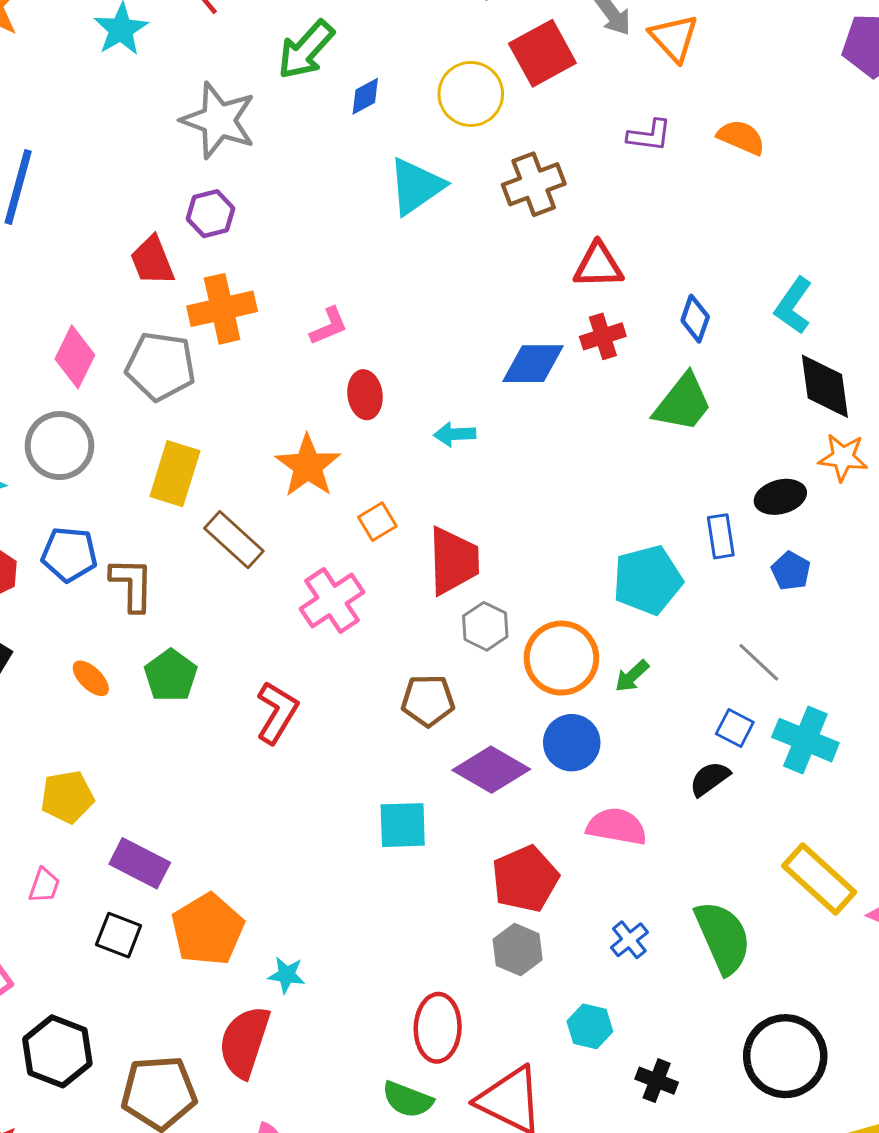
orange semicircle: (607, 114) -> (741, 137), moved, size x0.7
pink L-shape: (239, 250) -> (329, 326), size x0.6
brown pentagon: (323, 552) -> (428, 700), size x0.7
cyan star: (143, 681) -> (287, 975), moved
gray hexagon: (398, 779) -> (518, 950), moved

---

Write out all the records exactly, omitting the images.

### The answer
orange semicircle: (607, 114) -> (741, 137), moved, size x0.7
pink L-shape: (239, 250) -> (329, 326), size x0.6
brown pentagon: (323, 552) -> (428, 700), size x0.7
cyan star: (143, 681) -> (287, 975), moved
gray hexagon: (398, 779) -> (518, 950), moved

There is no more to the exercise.